▶ DATASET ENTRIES:
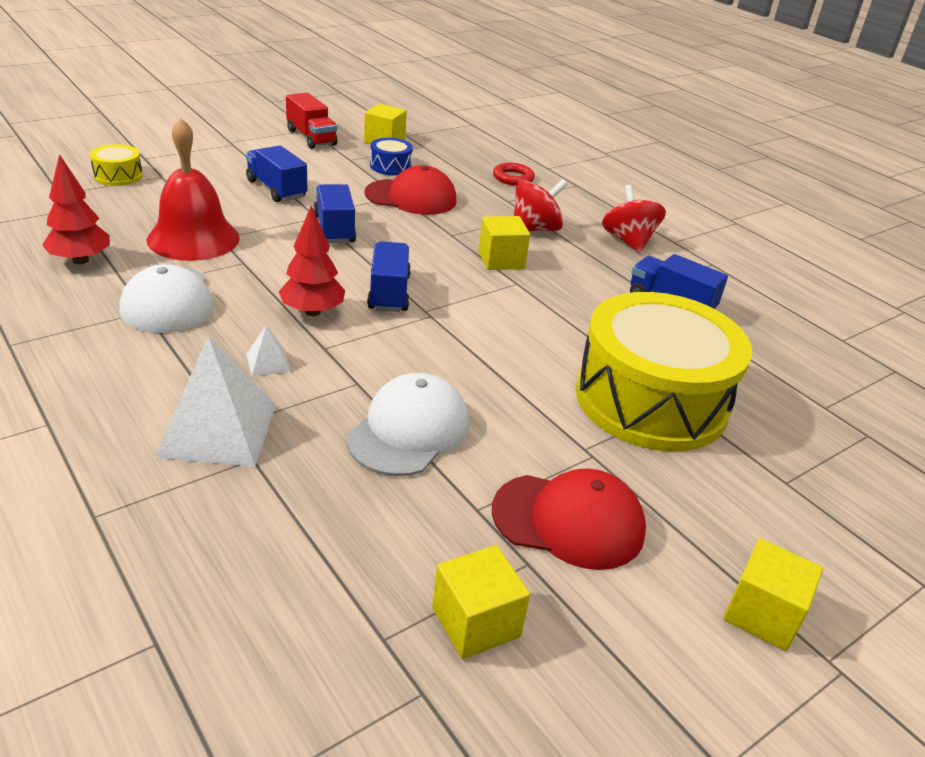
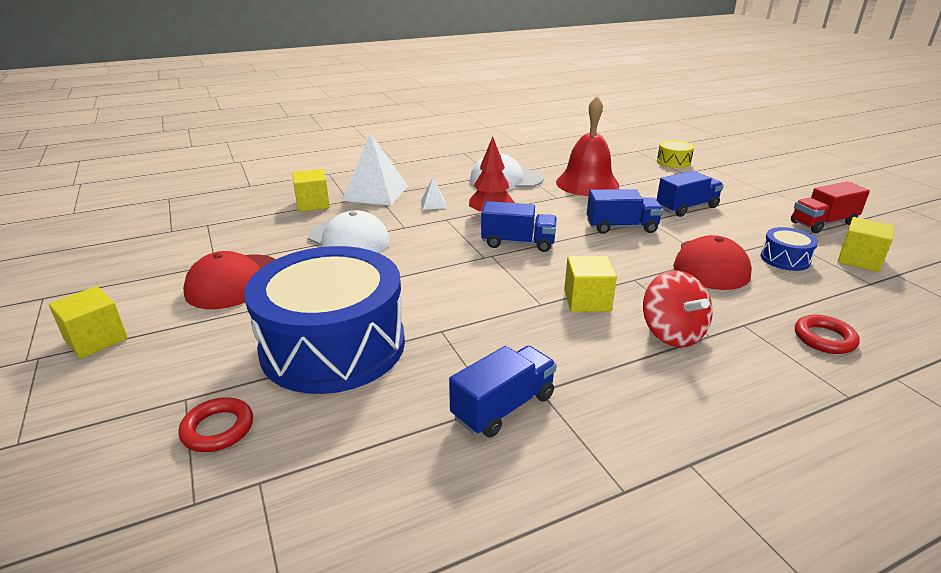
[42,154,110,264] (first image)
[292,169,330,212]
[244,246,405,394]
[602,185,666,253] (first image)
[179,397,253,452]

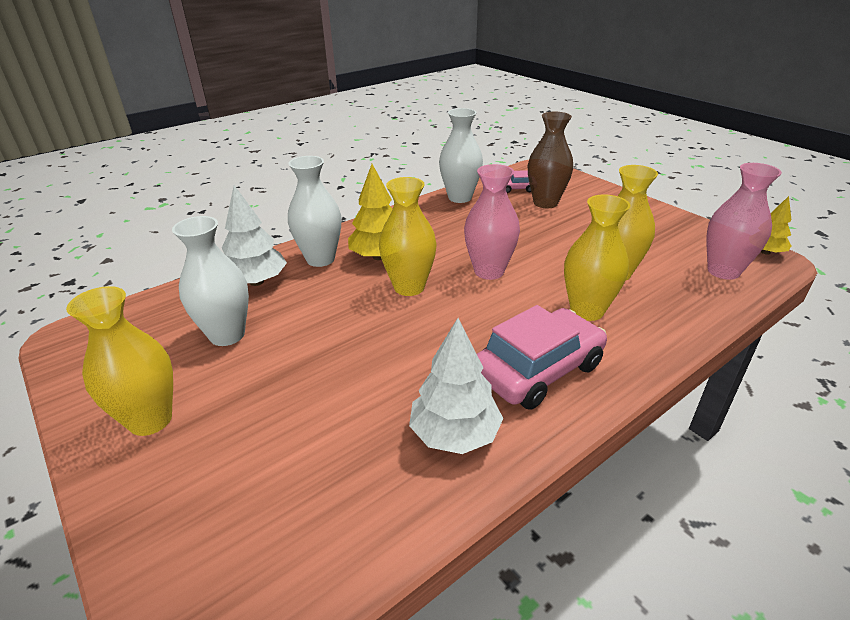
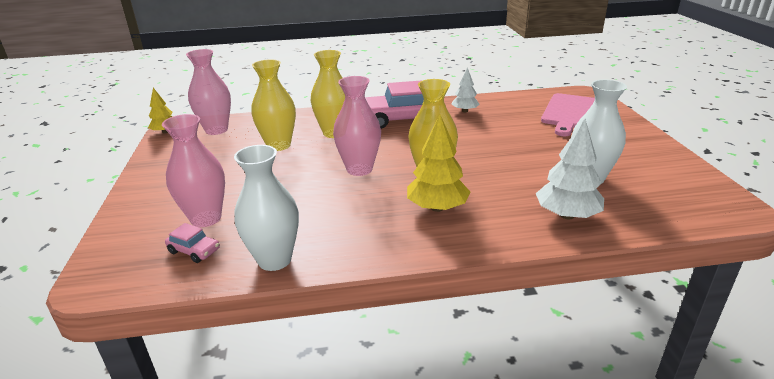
[66,286,173,436] (first image)
[288,156,341,267] (first image)
[451,67,480,112]
[162,114,225,227]
[541,93,595,136]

▶ WORK ITEM:
Starting from the line that contains "[288,156,341,267] (first image)", transcribe each line to the end of the records above. Please add nothing.

▶ ANSWER TO THIS EXERCISE:
[288,156,341,267] (first image)
[451,67,480,112]
[162,114,225,227]
[541,93,595,136]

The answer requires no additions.